Information provided

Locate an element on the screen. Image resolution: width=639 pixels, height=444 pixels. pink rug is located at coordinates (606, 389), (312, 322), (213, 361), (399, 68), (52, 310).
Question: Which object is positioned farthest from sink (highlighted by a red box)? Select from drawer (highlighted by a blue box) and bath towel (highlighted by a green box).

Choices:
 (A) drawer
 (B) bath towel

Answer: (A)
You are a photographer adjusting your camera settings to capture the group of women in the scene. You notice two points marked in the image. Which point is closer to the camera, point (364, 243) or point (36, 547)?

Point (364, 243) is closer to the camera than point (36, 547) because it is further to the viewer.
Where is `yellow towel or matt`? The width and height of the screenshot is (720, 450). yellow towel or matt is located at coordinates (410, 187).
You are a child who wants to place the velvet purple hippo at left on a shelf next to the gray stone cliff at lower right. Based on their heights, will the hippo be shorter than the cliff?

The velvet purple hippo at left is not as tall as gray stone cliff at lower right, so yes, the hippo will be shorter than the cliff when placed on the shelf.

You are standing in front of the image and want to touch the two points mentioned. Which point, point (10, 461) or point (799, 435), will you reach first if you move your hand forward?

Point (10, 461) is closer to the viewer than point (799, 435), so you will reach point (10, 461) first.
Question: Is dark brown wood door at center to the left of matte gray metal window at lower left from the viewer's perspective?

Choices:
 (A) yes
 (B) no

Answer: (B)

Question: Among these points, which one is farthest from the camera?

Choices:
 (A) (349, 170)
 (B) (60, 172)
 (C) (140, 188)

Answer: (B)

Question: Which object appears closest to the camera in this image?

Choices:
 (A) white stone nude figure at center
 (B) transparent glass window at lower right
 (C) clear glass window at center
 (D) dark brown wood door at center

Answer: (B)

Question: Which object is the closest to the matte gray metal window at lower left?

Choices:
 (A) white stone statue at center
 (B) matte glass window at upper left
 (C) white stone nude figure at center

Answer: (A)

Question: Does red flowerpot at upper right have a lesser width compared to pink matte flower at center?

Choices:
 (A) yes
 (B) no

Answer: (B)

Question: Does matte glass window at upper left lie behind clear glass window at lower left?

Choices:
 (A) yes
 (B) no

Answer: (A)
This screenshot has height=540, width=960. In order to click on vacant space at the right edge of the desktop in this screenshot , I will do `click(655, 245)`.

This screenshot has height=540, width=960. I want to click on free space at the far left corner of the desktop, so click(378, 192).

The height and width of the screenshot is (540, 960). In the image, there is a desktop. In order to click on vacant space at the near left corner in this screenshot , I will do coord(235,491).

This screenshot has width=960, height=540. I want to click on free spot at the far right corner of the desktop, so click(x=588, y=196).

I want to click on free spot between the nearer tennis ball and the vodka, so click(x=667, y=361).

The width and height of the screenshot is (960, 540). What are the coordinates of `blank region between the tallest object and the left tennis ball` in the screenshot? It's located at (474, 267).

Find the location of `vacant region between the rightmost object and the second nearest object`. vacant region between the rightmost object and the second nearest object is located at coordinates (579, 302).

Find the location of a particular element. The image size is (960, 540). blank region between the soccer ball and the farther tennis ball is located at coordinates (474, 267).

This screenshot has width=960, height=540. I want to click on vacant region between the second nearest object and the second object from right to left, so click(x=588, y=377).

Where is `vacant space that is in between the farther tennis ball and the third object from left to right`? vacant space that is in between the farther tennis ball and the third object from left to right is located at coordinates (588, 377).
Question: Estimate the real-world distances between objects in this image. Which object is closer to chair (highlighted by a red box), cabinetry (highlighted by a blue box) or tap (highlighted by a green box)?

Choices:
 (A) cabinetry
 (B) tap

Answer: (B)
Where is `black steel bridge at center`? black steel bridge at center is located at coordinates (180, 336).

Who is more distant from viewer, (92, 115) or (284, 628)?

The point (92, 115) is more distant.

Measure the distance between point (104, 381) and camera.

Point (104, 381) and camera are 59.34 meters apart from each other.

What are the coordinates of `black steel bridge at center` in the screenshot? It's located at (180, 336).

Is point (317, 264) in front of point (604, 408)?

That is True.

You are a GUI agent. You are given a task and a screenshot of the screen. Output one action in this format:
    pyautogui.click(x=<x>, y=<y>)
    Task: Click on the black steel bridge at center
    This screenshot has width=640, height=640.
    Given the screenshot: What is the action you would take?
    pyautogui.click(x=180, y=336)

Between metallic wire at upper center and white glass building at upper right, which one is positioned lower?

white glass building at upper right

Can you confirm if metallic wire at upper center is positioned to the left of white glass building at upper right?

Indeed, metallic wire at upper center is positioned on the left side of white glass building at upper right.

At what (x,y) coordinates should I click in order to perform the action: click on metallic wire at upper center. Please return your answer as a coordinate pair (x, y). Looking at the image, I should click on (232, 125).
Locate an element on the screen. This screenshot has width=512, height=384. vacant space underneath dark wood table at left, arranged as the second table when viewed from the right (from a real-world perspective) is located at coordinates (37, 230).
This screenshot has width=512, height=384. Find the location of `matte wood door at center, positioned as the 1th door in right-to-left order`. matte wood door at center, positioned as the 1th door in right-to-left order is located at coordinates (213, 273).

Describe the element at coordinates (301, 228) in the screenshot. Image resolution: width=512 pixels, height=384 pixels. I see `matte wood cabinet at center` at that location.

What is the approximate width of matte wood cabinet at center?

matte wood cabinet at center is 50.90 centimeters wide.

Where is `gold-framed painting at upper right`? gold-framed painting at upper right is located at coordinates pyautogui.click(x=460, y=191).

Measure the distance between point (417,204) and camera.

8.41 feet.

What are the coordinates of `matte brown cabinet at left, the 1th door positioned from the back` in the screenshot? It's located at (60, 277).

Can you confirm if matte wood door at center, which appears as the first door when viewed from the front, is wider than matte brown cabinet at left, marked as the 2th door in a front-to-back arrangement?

Directions for this task
Reproduce all of the data above word for word, keeping every line and its spacing unchanged.

Written solution
Locate an element on the screen. Image resolution: width=639 pixels, height=444 pixels. pink rug is located at coordinates (606, 389), (312, 322), (213, 361), (399, 68), (52, 310).
Question: Which object is positioned farthest from sink (highlighted by a red box)? Select from drawer (highlighted by a blue box) and bath towel (highlighted by a green box).

Choices:
 (A) drawer
 (B) bath towel

Answer: (A)
You are a photographer adjusting your camera settings to capture the group of women in the scene. You notice two points marked in the image. Which point is closer to the camera, point (364, 243) or point (36, 547)?

Point (364, 243) is closer to the camera than point (36, 547) because it is further to the viewer.
Where is `yellow towel or matt`? The width and height of the screenshot is (720, 450). yellow towel or matt is located at coordinates (410, 187).
You are a child who wants to place the velvet purple hippo at left on a shelf next to the gray stone cliff at lower right. Based on their heights, will the hippo be shorter than the cliff?

The velvet purple hippo at left is not as tall as gray stone cliff at lower right, so yes, the hippo will be shorter than the cliff when placed on the shelf.

You are standing in front of the image and want to touch the two points mentioned. Which point, point (10, 461) or point (799, 435), will you reach first if you move your hand forward?

Point (10, 461) is closer to the viewer than point (799, 435), so you will reach point (10, 461) first.
Question: Is dark brown wood door at center to the left of matte gray metal window at lower left from the viewer's perspective?

Choices:
 (A) yes
 (B) no

Answer: (B)

Question: Among these points, which one is farthest from the camera?

Choices:
 (A) (349, 170)
 (B) (60, 172)
 (C) (140, 188)

Answer: (B)

Question: Which object appears closest to the camera in this image?

Choices:
 (A) white stone nude figure at center
 (B) transparent glass window at lower right
 (C) clear glass window at center
 (D) dark brown wood door at center

Answer: (B)

Question: Which object is the closest to the matte gray metal window at lower left?

Choices:
 (A) white stone statue at center
 (B) matte glass window at upper left
 (C) white stone nude figure at center

Answer: (A)

Question: Does red flowerpot at upper right have a lesser width compared to pink matte flower at center?

Choices:
 (A) yes
 (B) no

Answer: (B)

Question: Does matte glass window at upper left lie behind clear glass window at lower left?

Choices:
 (A) yes
 (B) no

Answer: (A)
This screenshot has height=540, width=960. In order to click on vacant space at the right edge of the desktop in this screenshot , I will do `click(655, 245)`.

This screenshot has height=540, width=960. I want to click on free space at the far left corner of the desktop, so click(378, 192).

The height and width of the screenshot is (540, 960). In the image, there is a desktop. In order to click on vacant space at the near left corner in this screenshot , I will do coord(235,491).

This screenshot has width=960, height=540. I want to click on free spot at the far right corner of the desktop, so click(x=588, y=196).

I want to click on free spot between the nearer tennis ball and the vodka, so click(x=667, y=361).

The width and height of the screenshot is (960, 540). What are the coordinates of `blank region between the tallest object and the left tennis ball` in the screenshot? It's located at (474, 267).

Find the location of `vacant region between the rightmost object and the second nearest object`. vacant region between the rightmost object and the second nearest object is located at coordinates (579, 302).

Find the location of a particular element. The image size is (960, 540). blank region between the soccer ball and the farther tennis ball is located at coordinates (474, 267).

This screenshot has width=960, height=540. I want to click on vacant region between the second nearest object and the second object from right to left, so click(x=588, y=377).

Where is `vacant space that is in between the farther tennis ball and the third object from left to right`? vacant space that is in between the farther tennis ball and the third object from left to right is located at coordinates (588, 377).
Question: Estimate the real-world distances between objects in this image. Which object is closer to chair (highlighted by a red box), cabinetry (highlighted by a blue box) or tap (highlighted by a green box)?

Choices:
 (A) cabinetry
 (B) tap

Answer: (B)
Where is `black steel bridge at center`? black steel bridge at center is located at coordinates (180, 336).

Who is more distant from viewer, (92, 115) or (284, 628)?

The point (92, 115) is more distant.

Measure the distance between point (104, 381) and camera.

Point (104, 381) and camera are 59.34 meters apart from each other.

What are the coordinates of `black steel bridge at center` in the screenshot? It's located at (180, 336).

Is point (317, 264) in front of point (604, 408)?

That is True.

You are a GUI agent. You are given a task and a screenshot of the screen. Output one action in this format:
    pyautogui.click(x=<x>, y=<y>)
    Task: Click on the black steel bridge at center
    This screenshot has width=640, height=640.
    Given the screenshot: What is the action you would take?
    pyautogui.click(x=180, y=336)

Between metallic wire at upper center and white glass building at upper right, which one is positioned lower?

white glass building at upper right

Can you confirm if metallic wire at upper center is positioned to the left of white glass building at upper right?

Indeed, metallic wire at upper center is positioned on the left side of white glass building at upper right.

At what (x,y) coordinates should I click in order to perform the action: click on metallic wire at upper center. Please return your answer as a coordinate pair (x, y). Looking at the image, I should click on (232, 125).
Locate an element on the screen. This screenshot has width=512, height=384. vacant space underneath dark wood table at left, arranged as the second table when viewed from the right (from a real-world perspective) is located at coordinates (37, 230).
This screenshot has width=512, height=384. Find the location of `matte wood door at center, positioned as the 1th door in right-to-left order`. matte wood door at center, positioned as the 1th door in right-to-left order is located at coordinates (213, 273).

Describe the element at coordinates (301, 228) in the screenshot. Image resolution: width=512 pixels, height=384 pixels. I see `matte wood cabinet at center` at that location.

What is the approximate width of matte wood cabinet at center?

matte wood cabinet at center is 50.90 centimeters wide.

Where is `gold-framed painting at upper right`? gold-framed painting at upper right is located at coordinates pyautogui.click(x=460, y=191).

Measure the distance between point (417,204) and camera.

8.41 feet.

What are the coordinates of `matte brown cabinet at left, the 1th door positioned from the back` in the screenshot? It's located at (60, 277).

Can you confirm if matte wood door at center, which appears as the first door when viewed from the front, is wider than matte brown cabinet at left, marked as the 2th door in a front-to-back arrangement?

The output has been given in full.